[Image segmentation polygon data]
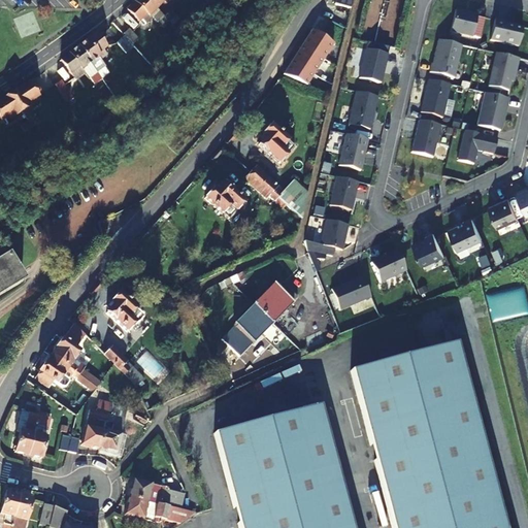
[(149,17),(156,9),(146,0),(136,0),(127,11),(138,22),(140,20),(145,25),(152,19),(149,17)]
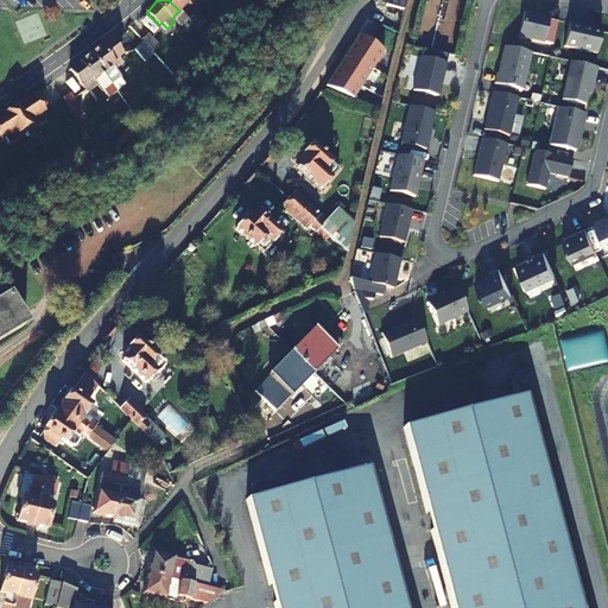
[(169,0),(179,11),(188,2),(191,5),(196,0),(169,0)]
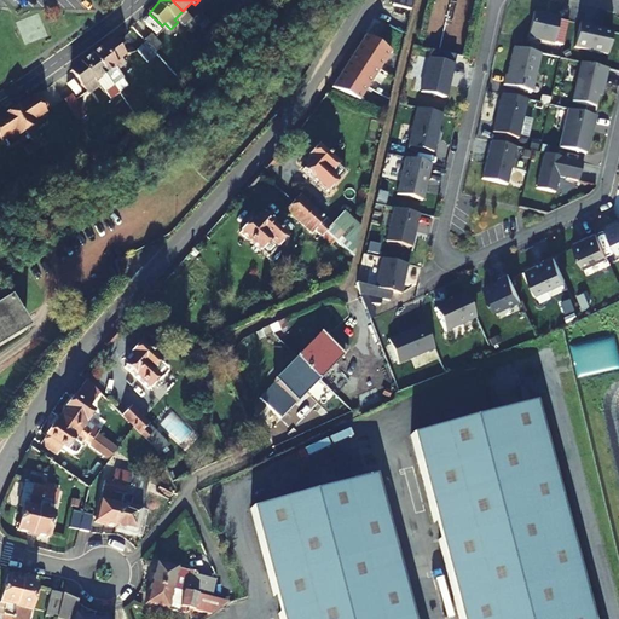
[(206,18),(200,13),(192,21),(198,27),(206,18)]
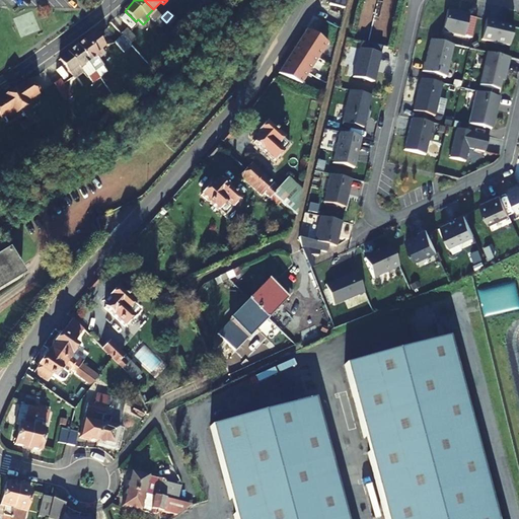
[(443,32),(464,38),(469,16),(448,11),(443,32)]
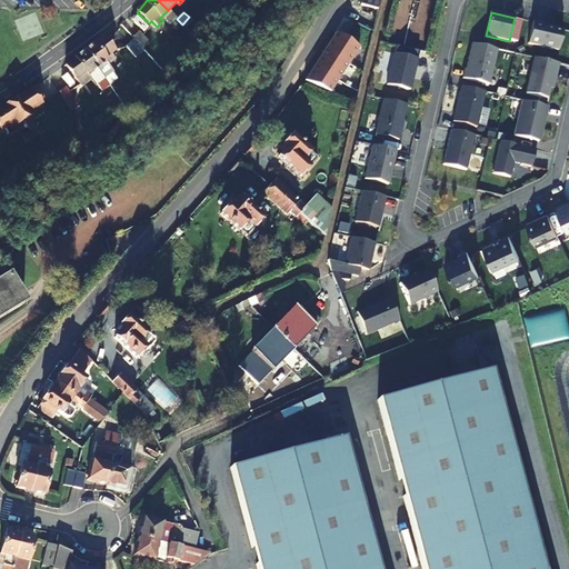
[(177,19),(170,26),(176,31),(182,25),(177,19)]
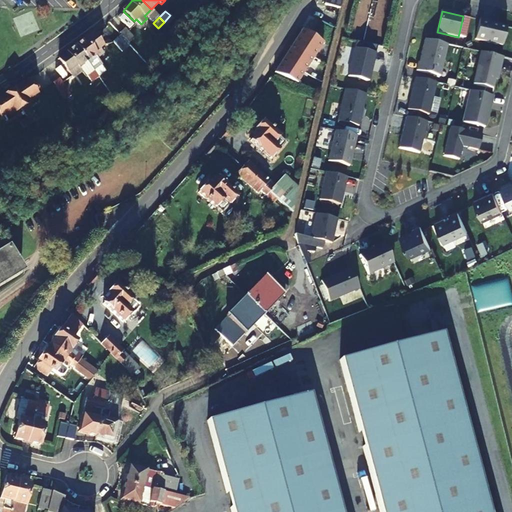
[(488,21),(480,20),(475,40),(502,47),(507,28),(488,24),(488,21)]
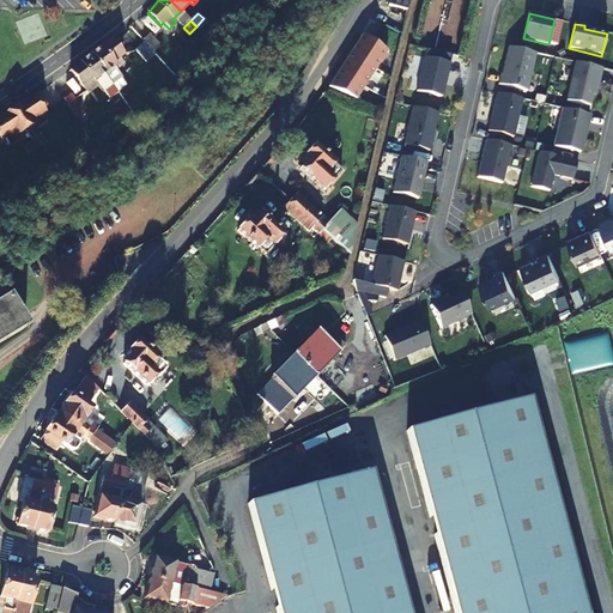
[(363,34),(328,86),(357,98),(388,50),(363,34)]
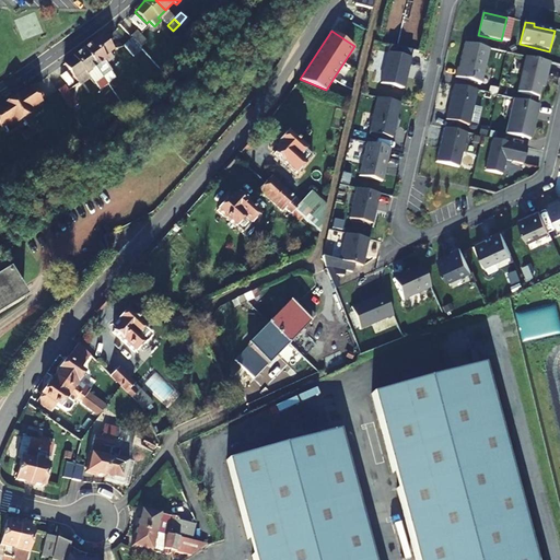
[(82,51),(95,68),(104,61),(106,65),(113,59),(108,53),(111,50),(101,37),(82,51)]
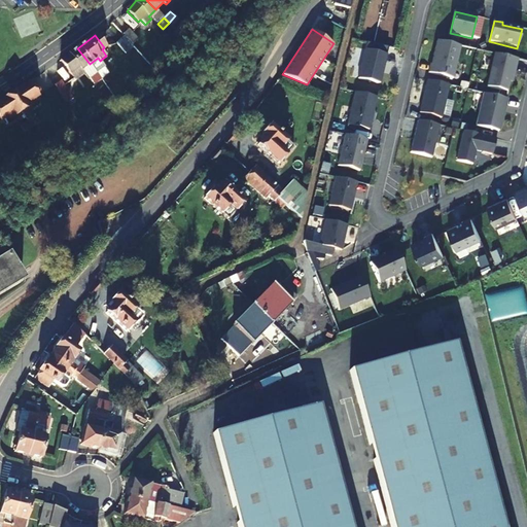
[(453,79),(460,47),(437,42),(431,66),(430,65),(428,74),(453,79)]
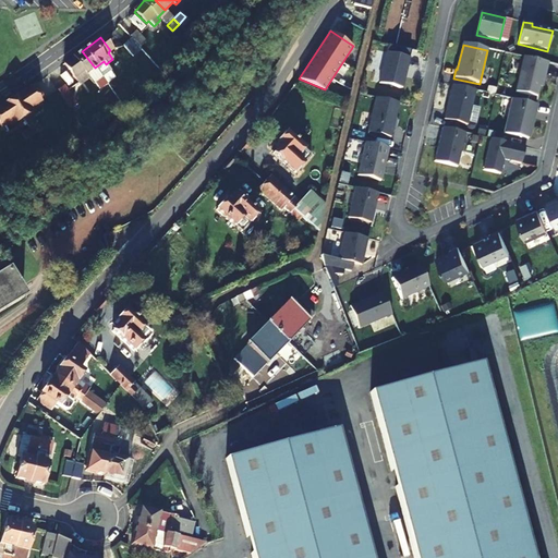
[(76,76),(81,82),(88,76),(86,74),(95,68),(82,51),(63,64),(74,77),(76,76)]
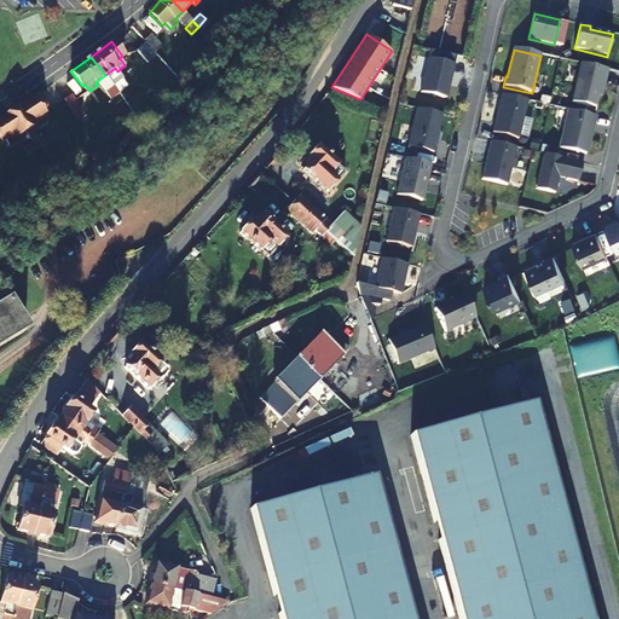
[(453,65),(428,61),(421,94),(446,100),(453,65)]
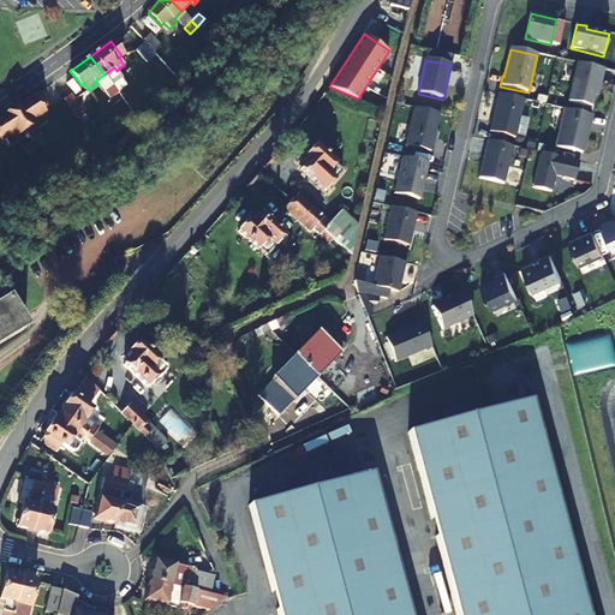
[(593,107),(604,69),(577,61),(566,100),(593,107)]
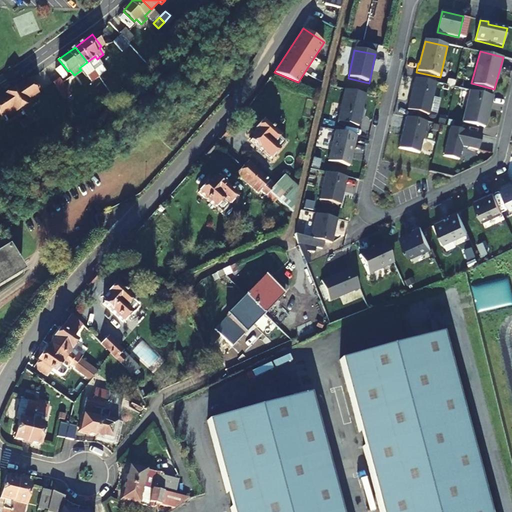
[(145,64),(135,53),(129,58),(138,69),(145,64)]
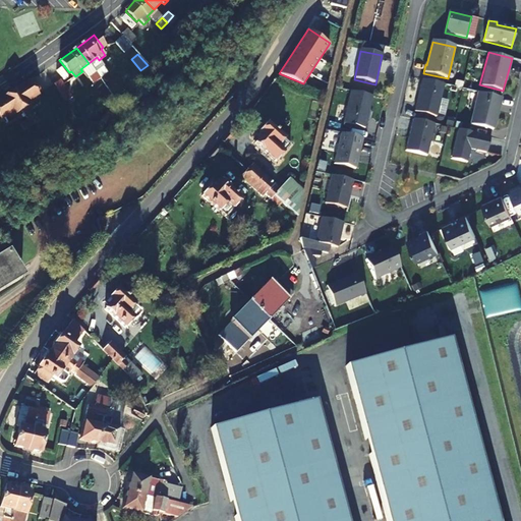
[(89,63),(80,69),(82,71),(88,78),(89,77),(96,73),(89,63)]
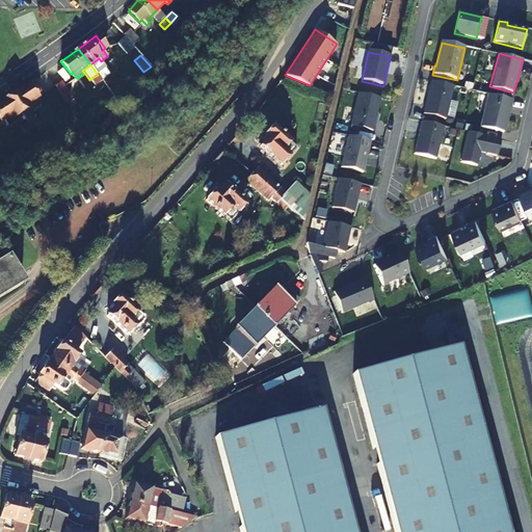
[(98,75),(102,80),(109,75),(105,70),(98,75)]
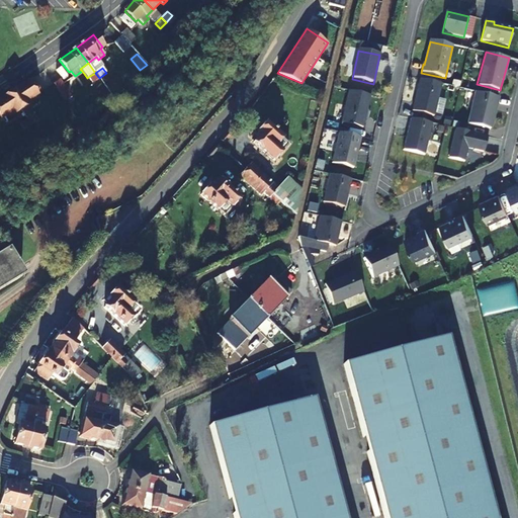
[(88,77),(92,83),(99,78),(95,73),(88,77)]
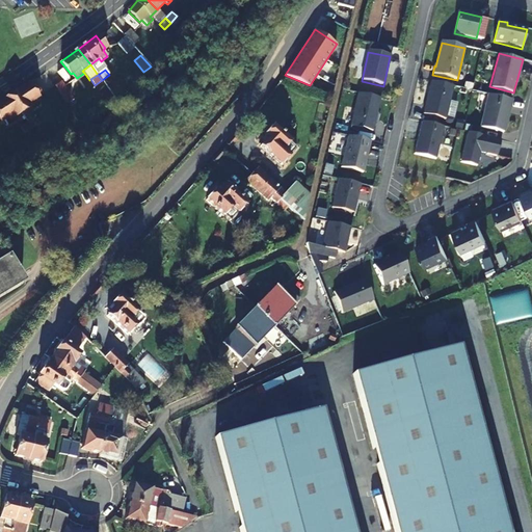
[(63,98),(69,95),(60,82),(55,86),(63,98)]
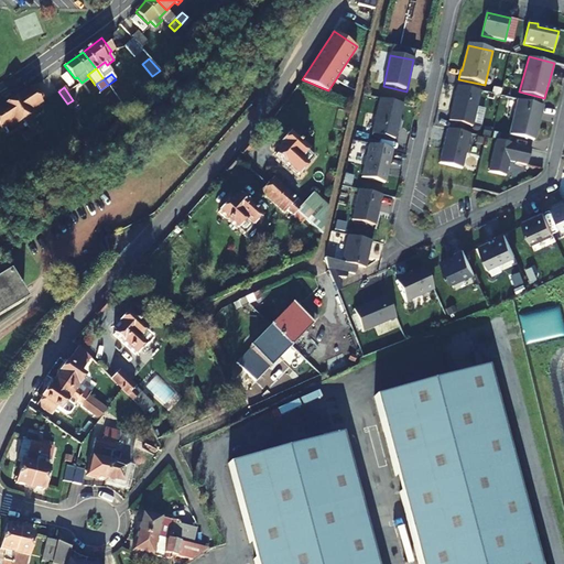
[(473,128),(480,93),(457,87),(448,122),(473,128)]
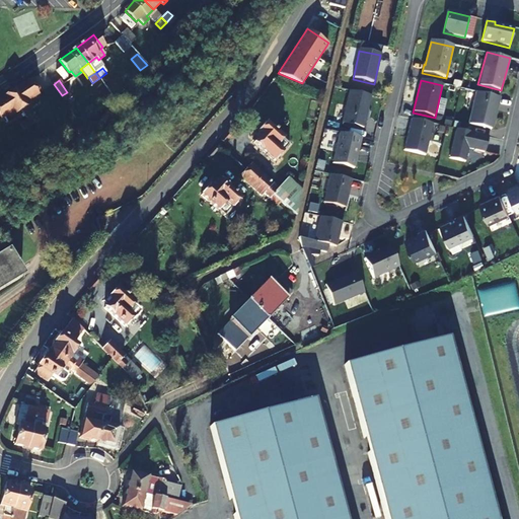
[(10,93),(20,110),(29,104),(31,107),(38,103),(34,97),(36,96),(27,82),(10,93)]
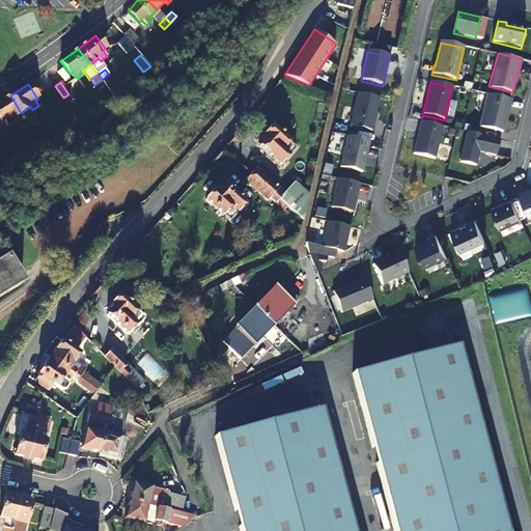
[(380,100),(357,94),(350,128),(372,133),(380,100)]
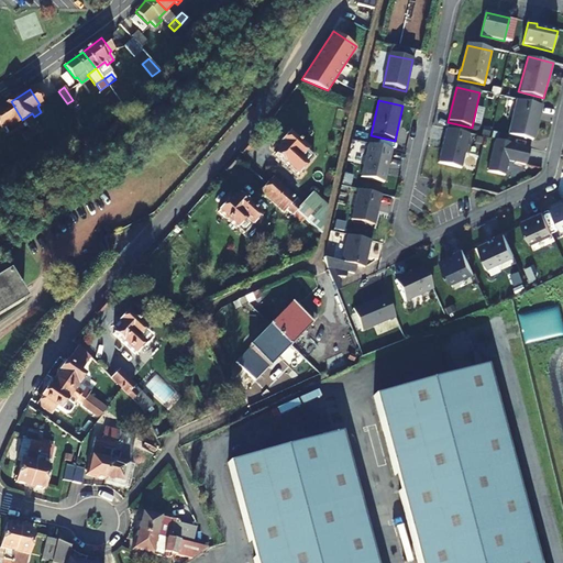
[(13,125),(22,120),(11,101),(0,108),(0,128),(0,129),(3,128),(8,133),(15,129),(13,125)]
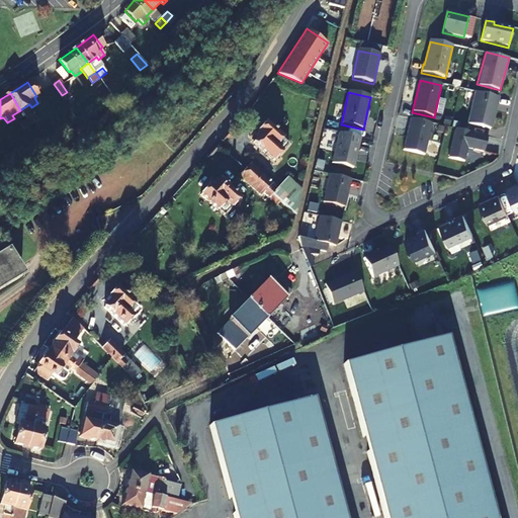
[(68,93),(62,97),(66,102),(71,98),(68,93)]
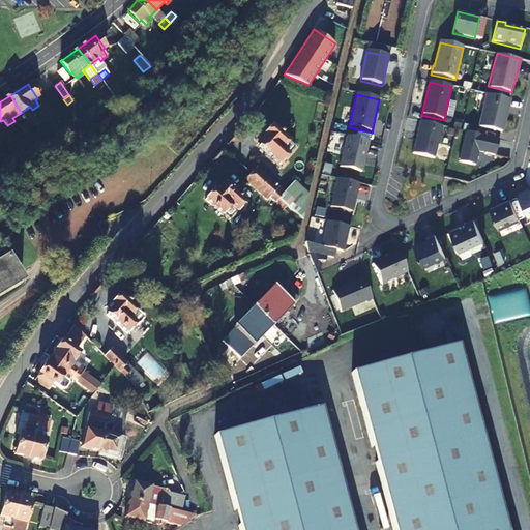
[(510,100),(487,95),(479,128),(501,134),(502,128),(504,128),(506,119),(505,119),(506,110),(508,111),(510,100)]
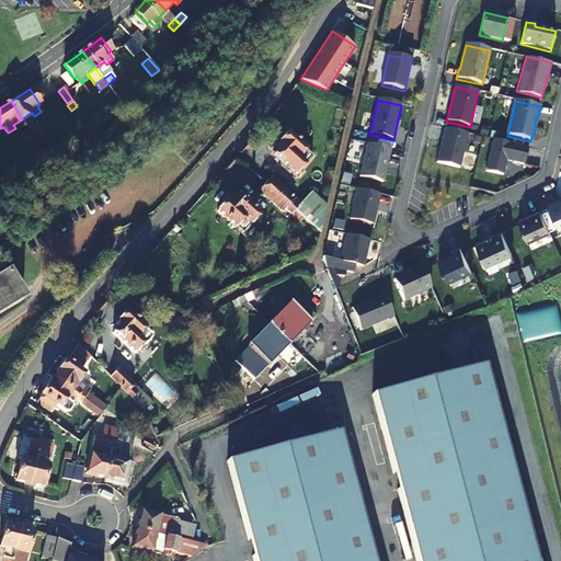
[(42,129),(37,124),(29,129),(33,136),(42,129)]
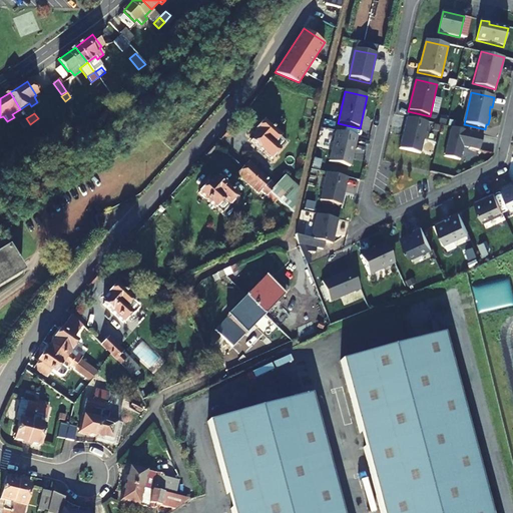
[(30,124),(26,118),(20,123),(24,128),(30,124)]
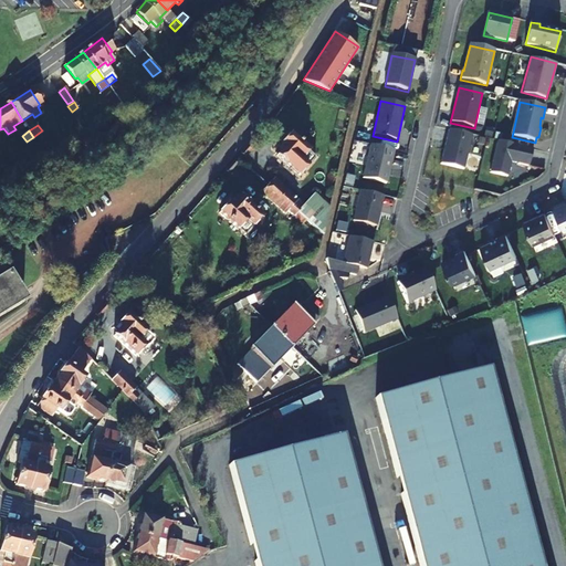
[(463,171),(472,136),(449,130),(440,166),(463,171)]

> _Exercise_
What is needed is a word-for-word copy of the lines from the start of the data to the line with "[(98,75),(102,80),(109,75),(105,70),(98,75)]", inclusive, with no pictures in it.

> _Reply_
[(149,17),(156,9),(146,0),(136,0),(127,11),(138,22),(140,20),(145,25),(152,19),(149,17)]
[(169,0),(179,11),(188,2),(191,5),(196,0),(169,0)]
[(206,18),(200,13),(192,21),(198,27),(206,18)]
[(443,32),(464,38),(469,16),(448,11),(443,32)]
[(177,19),(170,26),(176,31),(182,25),(177,19)]
[(488,21),(480,20),(475,40),(502,47),(507,28),(488,24),(488,21)]
[(363,34),(328,86),(357,98),(388,50),(363,34)]
[(82,51),(95,68),(104,61),(106,65),(113,59),(108,53),(111,50),(101,37),(82,51)]
[(453,79),(460,47),(437,42),(431,66),(430,65),(428,74),(453,79)]
[(76,76),(81,82),(88,76),(86,74),(95,68),(82,51),(63,64),(74,77),(76,76)]
[(453,65),(428,61),(421,94),(446,100),(453,65)]
[(593,107),(604,69),(577,61),(566,100),(593,107)]
[(145,64),(135,53),(129,58),(138,69),(145,64)]
[(89,63),(80,69),(82,71),(88,78),(89,77),(96,73),(89,63)]
[(98,75),(102,80),(109,75),(105,70),(98,75)]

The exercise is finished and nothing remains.